Problem description:
Each line of the listing must be transcribed exactly, except for the images, which should be excluded.

Data for this exercise:
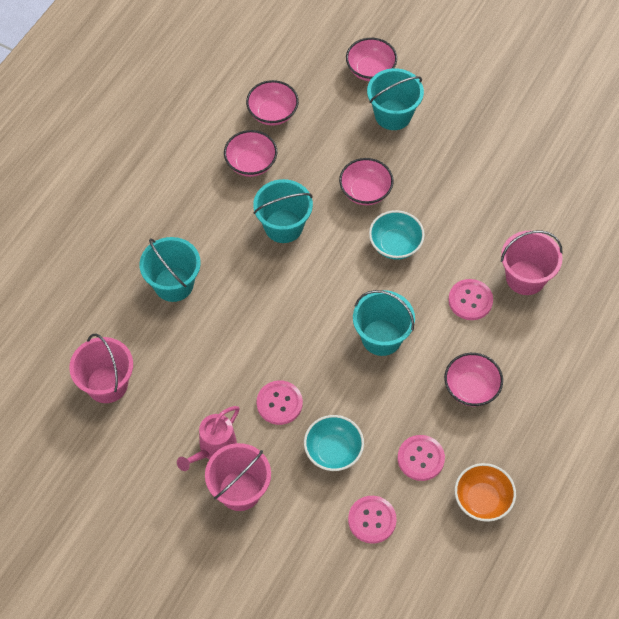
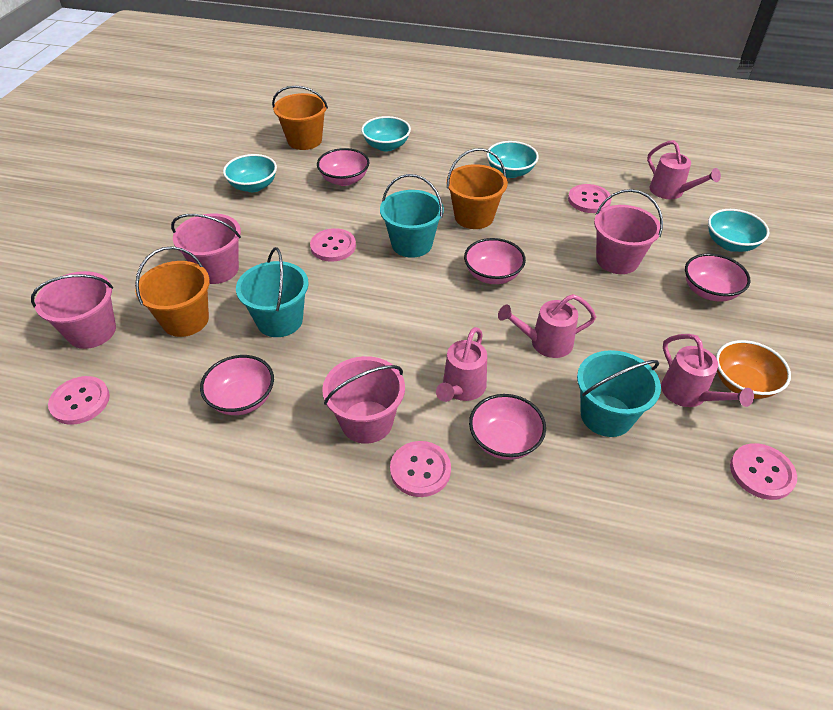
orange bucket: 0 -> 3
pink bucket: 3 -> 4
pink button: 4 -> 5
pink watering can: 1 -> 4
turquoise bowl: 2 -> 4
turquoise bucket: 4 -> 3

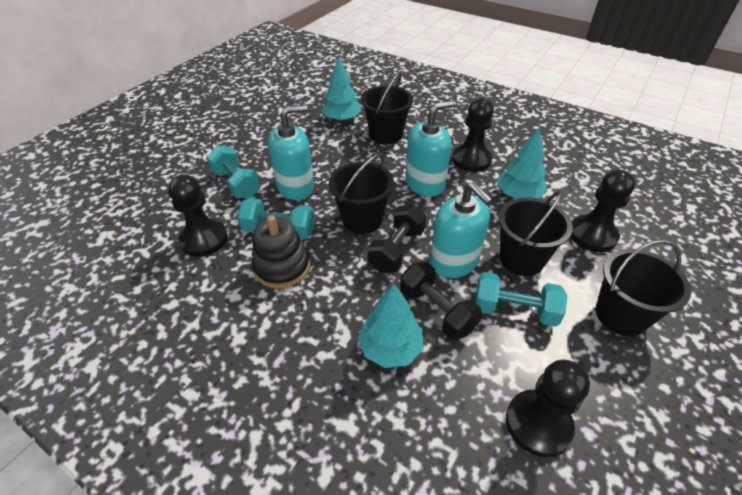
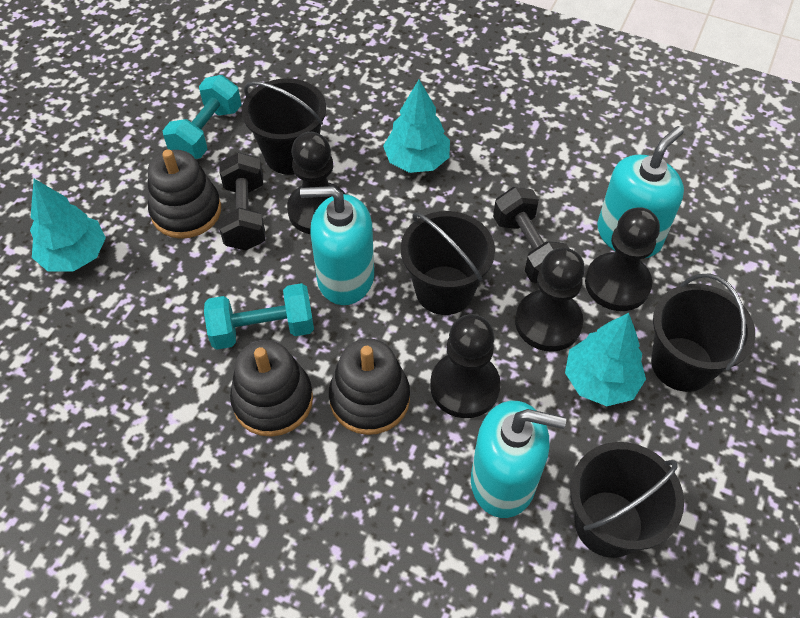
black stacking toy: 1 -> 3
turquoise dumbbell: 3 -> 2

Result for this exercise:
orange bucket: 0 -> 3
pink bucket: 3 -> 4
pink button: 4 -> 5
pink watering can: 1 -> 4
turquoise bowl: 2 -> 4
turquoise bucket: 4 -> 3

black stacking toy: 1 -> 3
turquoise dumbbell: 3 -> 2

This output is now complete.